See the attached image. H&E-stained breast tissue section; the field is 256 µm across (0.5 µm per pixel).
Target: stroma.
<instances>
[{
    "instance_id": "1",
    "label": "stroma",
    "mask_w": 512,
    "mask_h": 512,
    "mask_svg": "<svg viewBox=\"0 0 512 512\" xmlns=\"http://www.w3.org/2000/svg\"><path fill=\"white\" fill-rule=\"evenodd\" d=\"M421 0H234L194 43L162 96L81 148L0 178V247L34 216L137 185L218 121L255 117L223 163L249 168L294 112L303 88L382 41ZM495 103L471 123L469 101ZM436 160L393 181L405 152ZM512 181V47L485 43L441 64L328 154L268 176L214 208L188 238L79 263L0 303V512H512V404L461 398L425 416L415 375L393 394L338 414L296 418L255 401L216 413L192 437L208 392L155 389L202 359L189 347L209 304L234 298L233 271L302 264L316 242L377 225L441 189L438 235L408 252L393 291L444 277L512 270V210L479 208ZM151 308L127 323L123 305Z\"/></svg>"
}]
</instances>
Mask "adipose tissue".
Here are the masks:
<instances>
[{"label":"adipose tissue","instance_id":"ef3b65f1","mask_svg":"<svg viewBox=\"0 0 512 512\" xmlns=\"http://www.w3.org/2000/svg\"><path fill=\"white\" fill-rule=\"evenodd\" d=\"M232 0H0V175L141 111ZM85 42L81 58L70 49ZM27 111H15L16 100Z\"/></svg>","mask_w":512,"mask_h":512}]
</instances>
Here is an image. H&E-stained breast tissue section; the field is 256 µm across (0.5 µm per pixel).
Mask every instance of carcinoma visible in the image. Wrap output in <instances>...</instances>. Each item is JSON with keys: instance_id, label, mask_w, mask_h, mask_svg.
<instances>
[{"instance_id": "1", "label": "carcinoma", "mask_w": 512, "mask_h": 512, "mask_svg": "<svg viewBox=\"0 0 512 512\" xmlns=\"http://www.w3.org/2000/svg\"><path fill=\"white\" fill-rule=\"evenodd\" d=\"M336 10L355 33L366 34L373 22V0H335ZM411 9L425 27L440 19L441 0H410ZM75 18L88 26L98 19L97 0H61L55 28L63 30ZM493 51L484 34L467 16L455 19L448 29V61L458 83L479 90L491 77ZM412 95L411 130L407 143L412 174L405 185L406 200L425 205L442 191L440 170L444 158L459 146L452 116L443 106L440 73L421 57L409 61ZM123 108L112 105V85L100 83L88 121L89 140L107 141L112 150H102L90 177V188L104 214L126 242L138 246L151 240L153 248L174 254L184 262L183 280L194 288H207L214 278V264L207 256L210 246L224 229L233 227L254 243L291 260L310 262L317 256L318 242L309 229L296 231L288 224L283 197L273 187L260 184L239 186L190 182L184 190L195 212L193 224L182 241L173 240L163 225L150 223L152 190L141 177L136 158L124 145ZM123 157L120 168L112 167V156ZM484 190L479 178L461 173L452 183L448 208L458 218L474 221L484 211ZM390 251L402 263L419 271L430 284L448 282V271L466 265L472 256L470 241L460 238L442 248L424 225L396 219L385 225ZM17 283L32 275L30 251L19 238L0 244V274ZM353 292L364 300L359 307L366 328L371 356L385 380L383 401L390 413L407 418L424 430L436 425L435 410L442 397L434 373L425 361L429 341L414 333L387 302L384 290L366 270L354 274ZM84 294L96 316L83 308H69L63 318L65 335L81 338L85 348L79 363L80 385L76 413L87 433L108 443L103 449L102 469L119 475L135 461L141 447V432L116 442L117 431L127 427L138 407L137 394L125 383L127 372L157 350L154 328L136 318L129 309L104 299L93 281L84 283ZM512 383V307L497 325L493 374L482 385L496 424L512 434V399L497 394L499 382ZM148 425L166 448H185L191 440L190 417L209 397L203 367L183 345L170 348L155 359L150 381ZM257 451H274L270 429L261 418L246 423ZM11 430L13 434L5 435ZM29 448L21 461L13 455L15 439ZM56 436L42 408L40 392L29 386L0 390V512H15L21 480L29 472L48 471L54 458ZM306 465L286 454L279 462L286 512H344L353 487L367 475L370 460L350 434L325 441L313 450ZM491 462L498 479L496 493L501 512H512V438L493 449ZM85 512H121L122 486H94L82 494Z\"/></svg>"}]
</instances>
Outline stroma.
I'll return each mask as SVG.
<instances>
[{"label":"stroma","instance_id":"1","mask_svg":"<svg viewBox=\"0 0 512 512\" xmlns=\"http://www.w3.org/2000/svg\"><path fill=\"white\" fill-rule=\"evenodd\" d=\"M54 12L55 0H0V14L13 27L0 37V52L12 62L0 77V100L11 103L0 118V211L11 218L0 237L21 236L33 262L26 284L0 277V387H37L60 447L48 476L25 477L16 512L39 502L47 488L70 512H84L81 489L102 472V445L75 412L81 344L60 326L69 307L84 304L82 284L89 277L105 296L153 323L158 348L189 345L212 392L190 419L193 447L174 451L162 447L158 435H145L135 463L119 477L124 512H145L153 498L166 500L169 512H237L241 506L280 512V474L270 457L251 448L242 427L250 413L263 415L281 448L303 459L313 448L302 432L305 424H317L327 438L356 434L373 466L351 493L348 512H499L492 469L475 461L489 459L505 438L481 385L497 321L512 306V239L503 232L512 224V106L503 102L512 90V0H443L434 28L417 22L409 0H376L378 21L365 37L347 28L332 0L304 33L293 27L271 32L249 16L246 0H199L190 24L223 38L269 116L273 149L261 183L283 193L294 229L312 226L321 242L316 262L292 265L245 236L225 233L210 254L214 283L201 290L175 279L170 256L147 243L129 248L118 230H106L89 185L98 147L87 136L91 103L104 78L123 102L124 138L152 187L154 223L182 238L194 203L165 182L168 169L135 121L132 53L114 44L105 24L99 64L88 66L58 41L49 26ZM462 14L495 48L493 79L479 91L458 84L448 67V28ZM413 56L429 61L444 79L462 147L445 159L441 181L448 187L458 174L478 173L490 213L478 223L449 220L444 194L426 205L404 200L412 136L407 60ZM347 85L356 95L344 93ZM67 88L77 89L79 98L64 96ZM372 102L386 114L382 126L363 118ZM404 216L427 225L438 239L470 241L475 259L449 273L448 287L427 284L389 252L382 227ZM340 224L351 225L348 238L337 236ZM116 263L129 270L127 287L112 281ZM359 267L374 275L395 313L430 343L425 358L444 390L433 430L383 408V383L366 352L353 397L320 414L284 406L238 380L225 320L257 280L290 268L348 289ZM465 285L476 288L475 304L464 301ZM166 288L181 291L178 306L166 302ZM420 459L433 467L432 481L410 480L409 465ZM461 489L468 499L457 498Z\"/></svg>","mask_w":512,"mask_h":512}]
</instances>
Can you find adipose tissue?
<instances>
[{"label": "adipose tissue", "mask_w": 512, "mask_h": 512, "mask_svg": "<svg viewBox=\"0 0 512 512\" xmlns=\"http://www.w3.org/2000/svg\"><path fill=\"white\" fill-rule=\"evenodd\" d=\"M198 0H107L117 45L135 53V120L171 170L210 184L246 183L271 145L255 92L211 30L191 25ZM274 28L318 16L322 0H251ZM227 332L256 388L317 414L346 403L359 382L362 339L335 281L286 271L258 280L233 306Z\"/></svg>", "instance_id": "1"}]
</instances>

.....

Reproduce the entries above exactly.

- OUTPUT FOR THIS TASK -
See the attached image. H&E-stained breast tissue section; the field is 256 µm across (0.5 µm per pixel).
Target: stroma.
<instances>
[{
    "instance_id": "1",
    "label": "stroma",
    "mask_w": 512,
    "mask_h": 512,
    "mask_svg": "<svg viewBox=\"0 0 512 512\" xmlns=\"http://www.w3.org/2000/svg\"><path fill=\"white\" fill-rule=\"evenodd\" d=\"M421 0H234L194 43L162 96L81 148L0 178V247L34 216L137 185L218 121L255 117L223 163L249 168L294 112L303 88L382 41ZM495 103L471 123L469 101ZM436 160L393 181L405 152ZM512 181V47L485 43L441 64L328 154L268 176L214 208L188 238L79 263L0 303V512H512V404L461 398L425 416L415 375L393 394L338 414L296 418L255 401L216 413L192 437L208 392L155 389L202 359L189 347L209 304L234 298L233 271L302 264L316 242L377 225L441 189L438 235L408 252L393 291L444 277L512 270V210L479 208ZM151 308L127 323L123 305Z\"/></svg>"
}]
</instances>
Mask "adipose tissue".
Here are the masks:
<instances>
[{"label":"adipose tissue","instance_id":"ef3b65f1","mask_svg":"<svg viewBox=\"0 0 512 512\" xmlns=\"http://www.w3.org/2000/svg\"><path fill=\"white\" fill-rule=\"evenodd\" d=\"M232 0H0V175L141 111ZM85 42L81 58L70 49ZM27 111H15L16 100Z\"/></svg>","mask_w":512,"mask_h":512}]
</instances>
Here is an image. H&E-stained breast tissue section; the field is 256 µm across (0.5 µm per pixel).
Mask every instance of carcinoma visible in the image. Wrap output in <instances>...</instances>. Each item is JSON with keys: instance_id, label, mask_w, mask_h, mask_svg.
<instances>
[{"instance_id": "1", "label": "carcinoma", "mask_w": 512, "mask_h": 512, "mask_svg": "<svg viewBox=\"0 0 512 512\" xmlns=\"http://www.w3.org/2000/svg\"><path fill=\"white\" fill-rule=\"evenodd\" d=\"M336 10L355 33L366 34L373 22V0H335ZM411 9L425 27L440 19L441 0H410ZM75 18L88 26L98 19L97 0H61L55 28L63 30ZM493 51L484 34L467 16L455 19L448 29V61L458 83L479 90L491 77ZM412 95L411 130L407 143L412 174L405 185L406 200L425 205L442 191L440 170L444 158L459 146L452 116L443 106L440 73L421 57L409 61ZM123 108L112 105V85L100 83L88 121L89 140L107 141L112 150H102L90 177V188L104 214L126 242L138 246L151 240L153 248L174 254L184 262L183 280L194 288H207L214 278V264L207 256L210 246L224 229L233 227L254 243L291 260L310 262L317 256L318 242L309 229L296 231L288 224L283 197L273 187L260 184L239 186L190 182L184 190L195 212L193 224L182 241L173 240L163 225L150 223L152 190L141 177L136 158L124 145ZM123 157L120 168L112 167V156ZM484 190L479 178L461 173L452 183L448 208L458 218L474 221L484 211ZM390 251L402 263L419 271L430 284L448 282V271L466 265L472 256L470 241L460 238L442 248L424 225L396 219L385 225ZM17 283L32 275L30 251L19 238L0 244V274ZM353 292L364 300L359 307L366 328L371 356L385 380L383 401L390 413L407 418L424 430L436 425L435 410L442 397L434 373L425 361L429 341L414 333L387 302L384 290L366 270L354 274ZM84 294L96 316L83 308H69L63 318L65 335L81 338L85 348L79 363L80 385L76 413L87 433L108 443L103 449L102 469L119 475L135 461L141 447V432L116 442L117 431L127 427L138 407L137 394L125 383L127 372L157 350L154 328L136 318L129 309L104 299L93 281L84 283ZM512 383V307L497 325L493 374L482 385L496 424L512 434V399L497 394L499 382ZM148 425L166 448H185L191 440L190 417L209 397L203 367L183 345L170 348L155 359L150 381ZM257 451H274L270 429L261 418L246 423ZM11 430L13 434L5 435ZM29 448L21 461L13 455L15 439ZM56 436L42 408L40 392L29 386L0 390V512H15L21 480L29 472L48 471L54 458ZM306 465L286 454L279 462L286 512H344L353 487L367 475L370 460L350 434L325 441L313 450ZM491 462L498 479L496 493L501 512H512V438L493 449ZM85 512H121L122 486H94L82 494Z\"/></svg>"}]
</instances>
Outline stroma.
I'll return each mask as SVG.
<instances>
[{"label":"stroma","instance_id":"1","mask_svg":"<svg viewBox=\"0 0 512 512\" xmlns=\"http://www.w3.org/2000/svg\"><path fill=\"white\" fill-rule=\"evenodd\" d=\"M54 12L55 0H0V14L13 27L0 37V52L12 62L0 77V100L11 103L0 118V211L11 218L0 237L21 236L33 262L26 284L0 277V387H37L60 447L48 476L25 477L16 512L39 502L47 488L70 512H84L81 489L102 472V445L75 412L81 344L60 326L69 307L84 304L82 284L89 277L105 296L153 323L158 348L189 345L212 392L190 419L193 447L174 451L162 447L158 435H145L135 463L119 477L124 512H145L153 498L166 500L169 512H237L241 506L280 512V474L270 457L251 448L242 427L250 413L263 415L281 448L303 459L313 448L302 432L305 424H317L327 438L356 434L373 466L351 493L348 512H499L492 469L475 461L489 459L505 438L481 385L497 321L512 306V239L503 232L512 224V106L503 102L512 90V0H443L434 28L417 22L409 0H376L378 21L365 37L347 28L332 0L304 33L293 27L271 32L249 16L246 0H199L190 24L223 38L269 116L273 149L261 183L283 193L294 229L312 226L321 242L316 262L292 265L245 236L225 233L210 254L214 283L201 290L175 279L170 256L147 243L129 248L118 230H106L89 185L98 147L87 136L91 103L104 78L123 102L124 138L152 187L154 223L182 238L194 203L165 182L168 169L135 121L132 53L114 44L105 24L99 64L88 66L58 41L49 26ZM462 14L495 48L493 79L479 91L458 84L448 67V28ZM413 56L429 61L444 79L462 147L445 159L441 181L448 187L458 174L478 173L490 213L478 223L449 220L444 194L426 205L404 200L412 136L407 60ZM347 85L356 95L344 93ZM67 88L77 89L79 98L64 96ZM372 102L386 114L382 126L363 118ZM404 216L427 225L438 239L470 241L475 259L449 273L448 287L427 284L389 252L382 227ZM340 224L351 225L348 238L337 236ZM116 263L129 270L127 287L112 281ZM359 267L374 275L395 313L430 343L425 358L444 390L433 430L383 408V383L366 352L353 397L320 414L284 406L238 380L225 320L257 280L290 268L348 289ZM465 285L476 288L475 304L464 301ZM166 288L181 291L178 306L166 302ZM420 459L433 467L432 481L410 480L409 465ZM461 489L468 499L457 498Z\"/></svg>","mask_w":512,"mask_h":512}]
</instances>
Can you find adipose tissue?
<instances>
[{"label": "adipose tissue", "mask_w": 512, "mask_h": 512, "mask_svg": "<svg viewBox=\"0 0 512 512\" xmlns=\"http://www.w3.org/2000/svg\"><path fill=\"white\" fill-rule=\"evenodd\" d=\"M198 0H107L117 45L135 53V120L171 170L210 184L246 183L271 145L255 92L211 30L191 25ZM274 28L318 16L322 0H251ZM227 332L256 388L317 414L346 403L359 382L362 339L335 281L286 271L258 280L233 306Z\"/></svg>", "instance_id": "1"}]
</instances>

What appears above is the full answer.